The answer must be an exact copy of the records, with every picture left out.

**** DATA LISTING

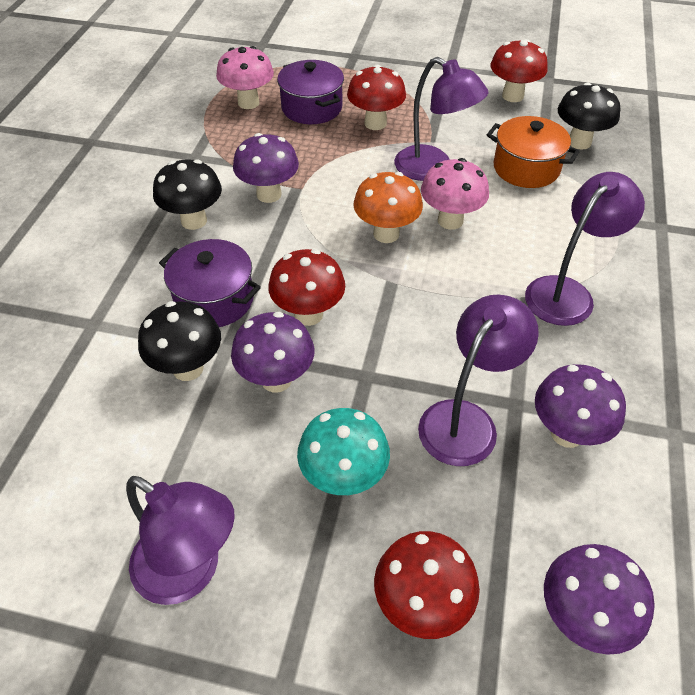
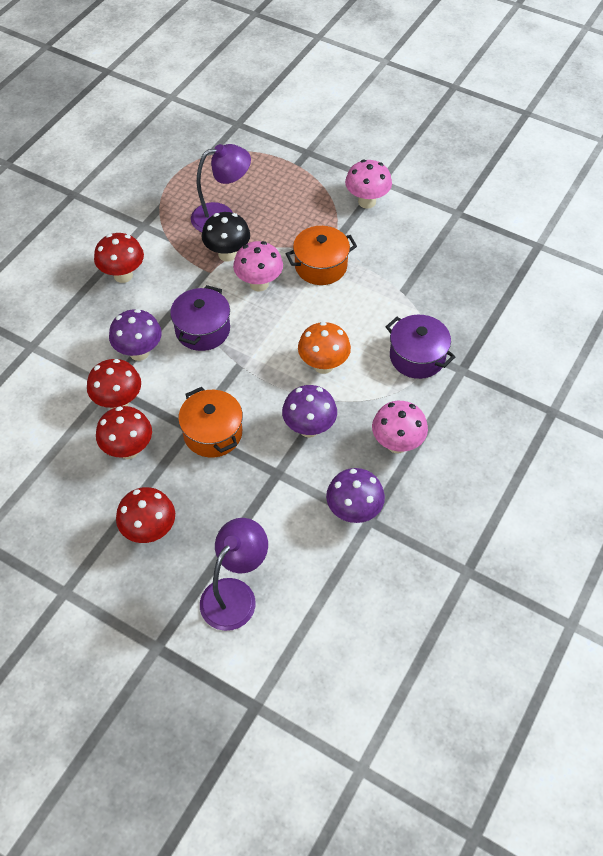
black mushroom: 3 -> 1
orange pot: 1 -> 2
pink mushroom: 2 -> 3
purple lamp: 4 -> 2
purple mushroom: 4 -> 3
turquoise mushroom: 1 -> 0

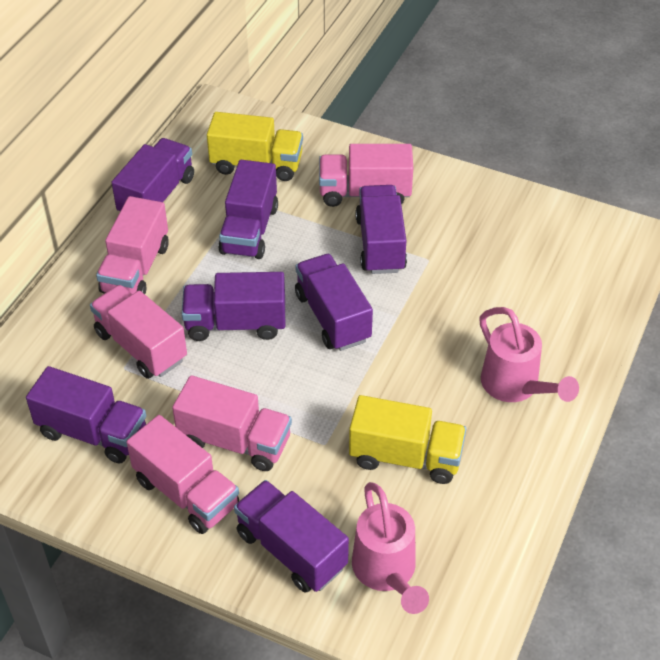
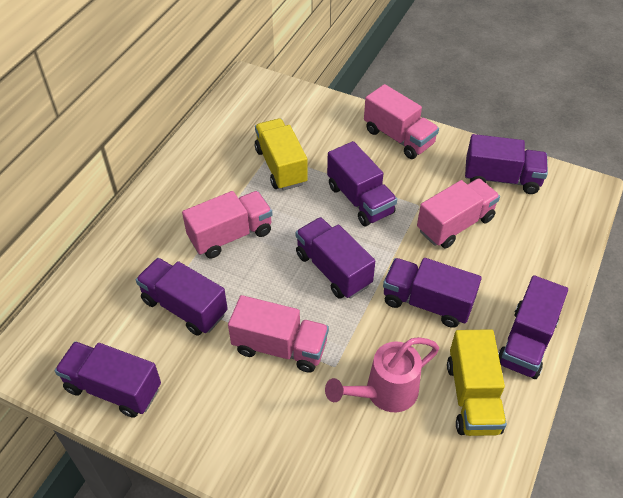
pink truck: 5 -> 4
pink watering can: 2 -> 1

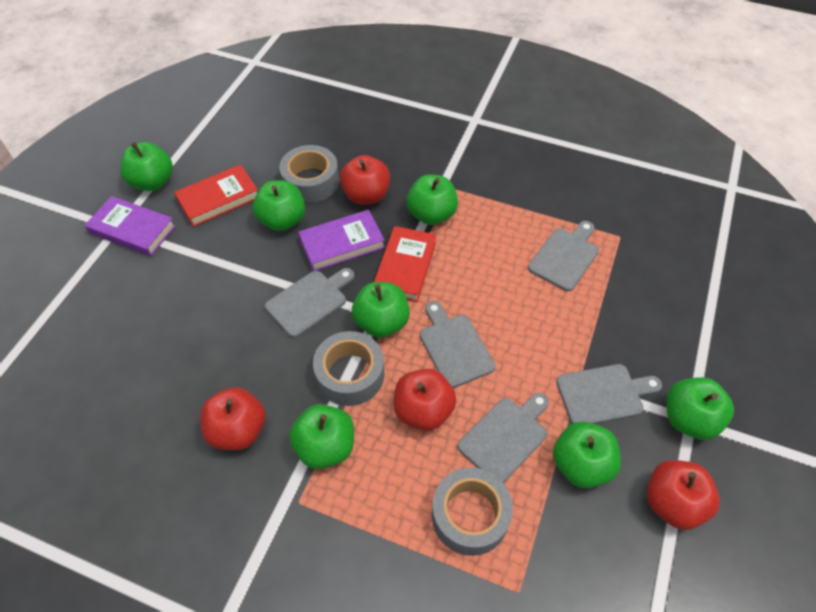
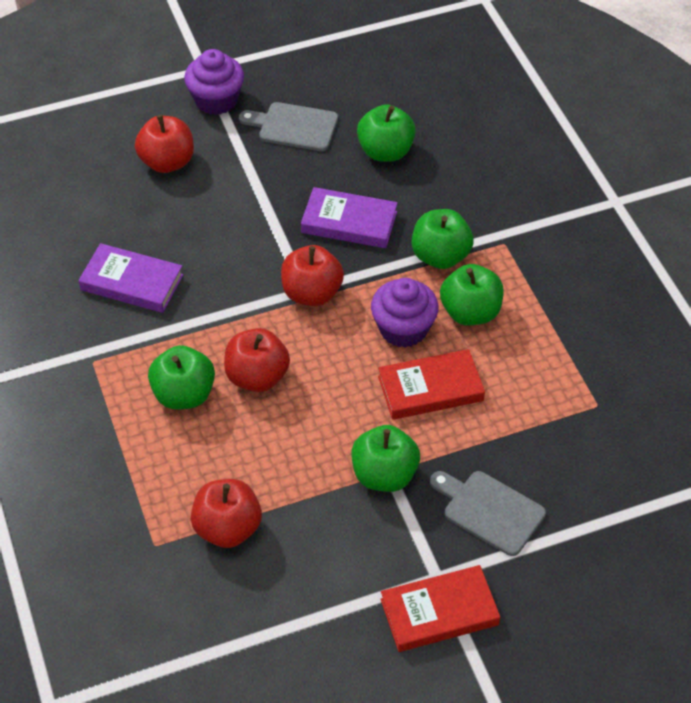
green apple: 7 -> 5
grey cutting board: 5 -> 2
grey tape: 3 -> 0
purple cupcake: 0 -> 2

********

**RESPONSE TO THIS EXERCISE:**
black mushroom: 3 -> 1
orange pot: 1 -> 2
pink mushroom: 2 -> 3
purple lamp: 4 -> 2
purple mushroom: 4 -> 3
turquoise mushroom: 1 -> 0

pink truck: 5 -> 4
pink watering can: 2 -> 1

green apple: 7 -> 5
grey cutting board: 5 -> 2
grey tape: 3 -> 0
purple cupcake: 0 -> 2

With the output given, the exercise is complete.